-- Exercise data start --

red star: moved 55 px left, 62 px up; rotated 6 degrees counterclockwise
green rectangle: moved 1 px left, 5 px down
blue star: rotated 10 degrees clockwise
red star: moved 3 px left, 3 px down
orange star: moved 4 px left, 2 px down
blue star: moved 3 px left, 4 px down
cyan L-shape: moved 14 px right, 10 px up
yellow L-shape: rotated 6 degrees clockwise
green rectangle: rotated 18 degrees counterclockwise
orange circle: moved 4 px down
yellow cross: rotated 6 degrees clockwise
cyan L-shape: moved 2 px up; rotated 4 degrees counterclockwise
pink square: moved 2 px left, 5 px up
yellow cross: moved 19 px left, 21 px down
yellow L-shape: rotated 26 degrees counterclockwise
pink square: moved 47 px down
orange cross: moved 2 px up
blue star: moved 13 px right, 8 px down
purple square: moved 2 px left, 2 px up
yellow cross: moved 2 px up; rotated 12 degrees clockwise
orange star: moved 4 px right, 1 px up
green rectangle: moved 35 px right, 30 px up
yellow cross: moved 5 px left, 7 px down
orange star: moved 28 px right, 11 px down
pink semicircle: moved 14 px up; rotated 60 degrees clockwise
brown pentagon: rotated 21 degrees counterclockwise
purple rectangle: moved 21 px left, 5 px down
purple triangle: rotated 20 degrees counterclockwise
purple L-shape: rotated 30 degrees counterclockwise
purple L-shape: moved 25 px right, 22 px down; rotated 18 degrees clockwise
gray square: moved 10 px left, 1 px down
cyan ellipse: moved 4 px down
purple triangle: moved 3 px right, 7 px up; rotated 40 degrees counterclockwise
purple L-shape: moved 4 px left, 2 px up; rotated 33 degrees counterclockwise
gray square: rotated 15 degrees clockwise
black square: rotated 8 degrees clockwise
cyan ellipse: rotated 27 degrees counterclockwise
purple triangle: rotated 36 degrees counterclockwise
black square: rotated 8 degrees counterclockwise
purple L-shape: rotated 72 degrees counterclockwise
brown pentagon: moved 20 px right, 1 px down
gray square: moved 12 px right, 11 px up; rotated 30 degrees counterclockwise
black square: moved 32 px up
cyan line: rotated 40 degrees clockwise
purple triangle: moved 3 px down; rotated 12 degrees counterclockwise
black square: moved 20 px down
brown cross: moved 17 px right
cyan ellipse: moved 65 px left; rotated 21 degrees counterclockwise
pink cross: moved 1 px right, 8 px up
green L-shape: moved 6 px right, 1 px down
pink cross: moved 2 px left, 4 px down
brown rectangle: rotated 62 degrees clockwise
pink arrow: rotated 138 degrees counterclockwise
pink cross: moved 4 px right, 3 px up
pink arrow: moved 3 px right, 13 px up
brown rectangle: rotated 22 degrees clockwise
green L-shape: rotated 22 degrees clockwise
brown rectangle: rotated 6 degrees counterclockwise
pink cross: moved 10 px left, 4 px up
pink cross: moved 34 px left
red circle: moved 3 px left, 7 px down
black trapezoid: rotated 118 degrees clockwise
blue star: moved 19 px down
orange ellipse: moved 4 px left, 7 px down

-- Exercise data end --

### Set problem
Format all the lines above as a numbered list, leaving out any blank lines.

### Reply
1. red star: moved 55 px left, 62 px up; rotated 6 degrees counterclockwise
2. green rectangle: moved 1 px left, 5 px down
3. blue star: rotated 10 degrees clockwise
4. red star: moved 3 px left, 3 px down
5. orange star: moved 4 px left, 2 px down
6. blue star: moved 3 px left, 4 px down
7. cyan L-shape: moved 14 px right, 10 px up
8. yellow L-shape: rotated 6 degrees clockwise
9. green rectangle: rotated 18 degrees counterclockwise
10. orange circle: moved 4 px down
11. yellow cross: rotated 6 degrees clockwise
12. cyan L-shape: moved 2 px up; rotated 4 degrees counterclockwise
13. pink square: moved 2 px left, 5 px up
14. yellow cross: moved 19 px left, 21 px down
15. yellow L-shape: rotated 26 degrees counterclockwise
16. pink square: moved 47 px down
17. orange cross: moved 2 px up
18. blue star: moved 13 px right, 8 px down
19. purple square: moved 2 px left, 2 px up
20. yellow cross: moved 2 px up; rotated 12 degrees clockwise
21. orange star: moved 4 px right, 1 px up
22. green rectangle: moved 35 px right, 30 px up
23. yellow cross: moved 5 px left, 7 px down
24. orange star: moved 28 px right, 11 px down
25. pink semicircle: moved 14 px up; rotated 60 degrees clockwise
26. brown pentagon: rotated 21 degrees counterclockwise
27. purple rectangle: moved 21 px left, 5 px down
28. purple triangle: rotated 20 degrees counterclockwise
29. purple L-shape: rotated 30 degrees counterclockwise
30. purple L-shape: moved 25 px right, 22 px down; rotated 18 degrees clockwise
31. gray square: moved 10 px left, 1 px down
32. cyan ellipse: moved 4 px down
33. purple triangle: moved 3 px right, 7 px up; rotated 40 degrees counterclockwise
34. purple L-shape: moved 4 px left, 2 px up; rotated 33 degrees counterclockwise
35. gray square: rotated 15 degrees clockwise
36. black square: rotated 8 degrees clockwise
37. cyan ellipse: rotated 27 degrees counterclockwise
38. purple triangle: rotated 36 degrees counterclockwise
39. black square: rotated 8 degrees counterclockwise
40. purple L-shape: rotated 72 degrees counterclockwise
41. brown pentagon: moved 20 px right, 1 px down
42. gray square: moved 12 px right, 11 px up; rotated 30 degrees counterclockwise
43. black square: moved 32 px up
44. cyan line: rotated 40 degrees clockwise
45. purple triangle: moved 3 px down; rotated 12 degrees counterclockwise
46. black square: moved 20 px down
47. brown cross: moved 17 px right
48. cyan ellipse: moved 65 px left; rotated 21 degrees counterclockwise
49. pink cross: moved 1 px right, 8 px up
50. green L-shape: moved 6 px right, 1 px down
51. pink cross: moved 2 px left, 4 px down
52. brown rectangle: rotated 62 degrees clockwise
53. pink arrow: rotated 138 degrees counterclockwise
54. pink cross: moved 4 px right, 3 px up
55. pink arrow: moved 3 px right, 13 px up
56. brown rectangle: rotated 22 degrees clockwise
57. green L-shape: rotated 22 degrees clockwise
58. brown rectangle: rotated 6 degrees counterclockwise
59. pink cross: moved 10 px left, 4 px up
60. pink cross: moved 34 px left
61. red circle: moved 3 px left, 7 px down
62. black trapezoid: rotated 118 degrees clockwise
63. blue star: moved 19 px down
64. orange ellipse: moved 4 px left, 7 px down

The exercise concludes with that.